Itemized modification records:
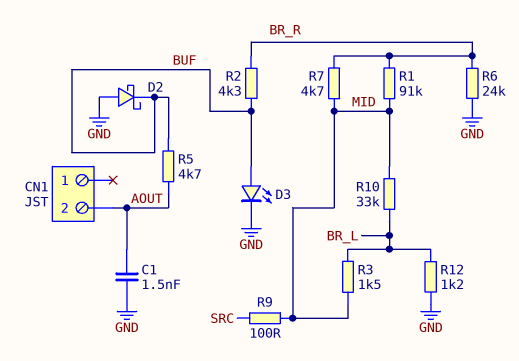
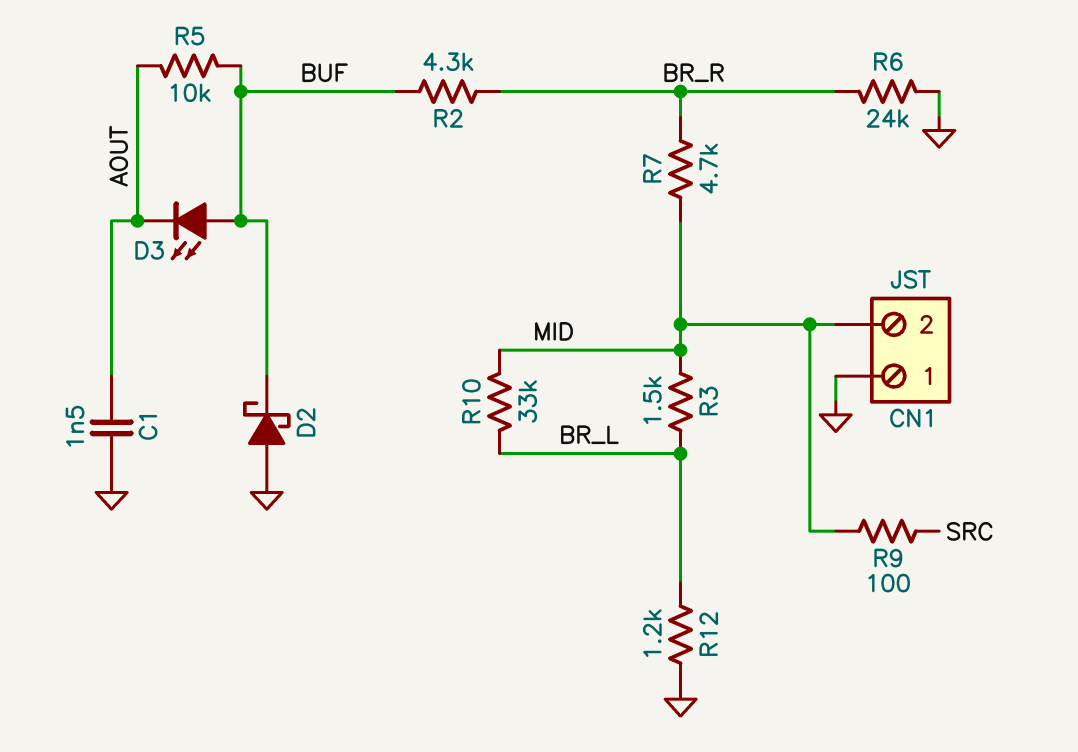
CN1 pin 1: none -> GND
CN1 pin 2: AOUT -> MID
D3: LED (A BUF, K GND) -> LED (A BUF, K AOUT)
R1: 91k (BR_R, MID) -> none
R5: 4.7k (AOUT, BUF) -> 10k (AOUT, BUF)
--
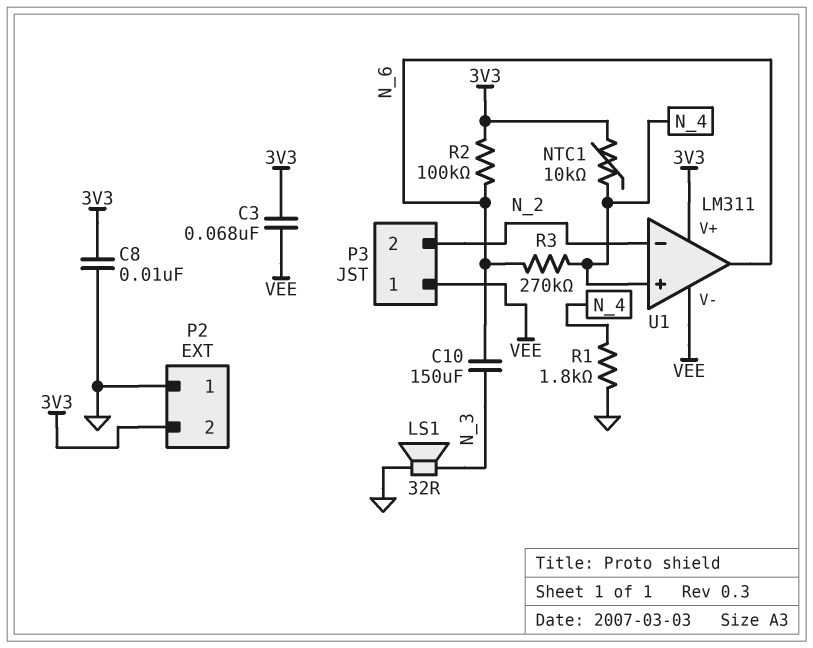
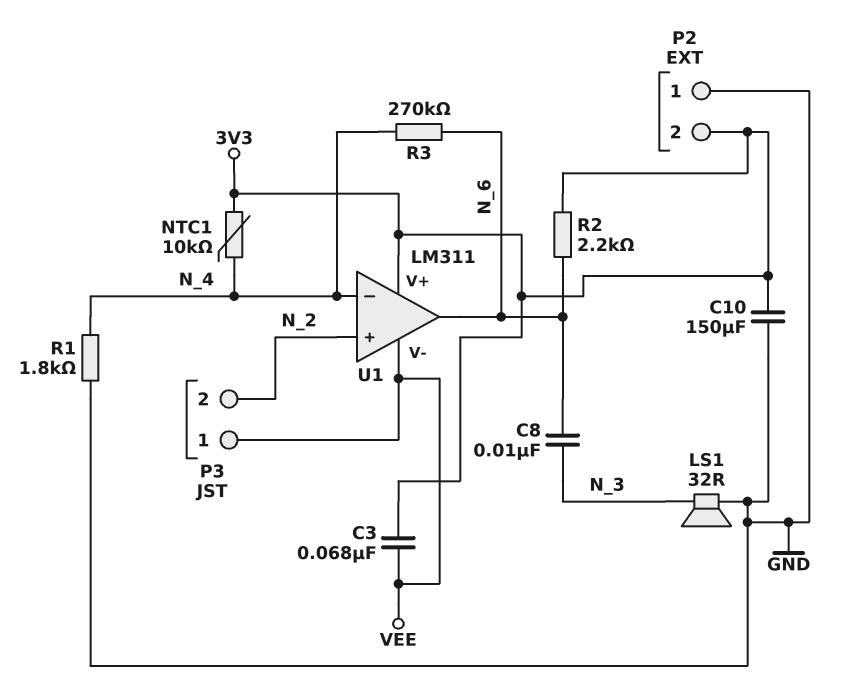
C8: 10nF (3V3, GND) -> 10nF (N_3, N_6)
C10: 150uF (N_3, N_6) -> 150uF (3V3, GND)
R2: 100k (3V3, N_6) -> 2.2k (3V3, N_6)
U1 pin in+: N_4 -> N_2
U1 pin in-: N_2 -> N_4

* [YOUR OBJECTIVE]: Search the records for the word "AOUT" and copy out every line that holds it.

* [EXPECTED OUTPUT]:
CN1 pin 2: AOUT -> MID
D3: LED (A BUF, K GND) -> LED (A BUF, K AOUT)
R5: 4.7k (AOUT, BUF) -> 10k (AOUT, BUF)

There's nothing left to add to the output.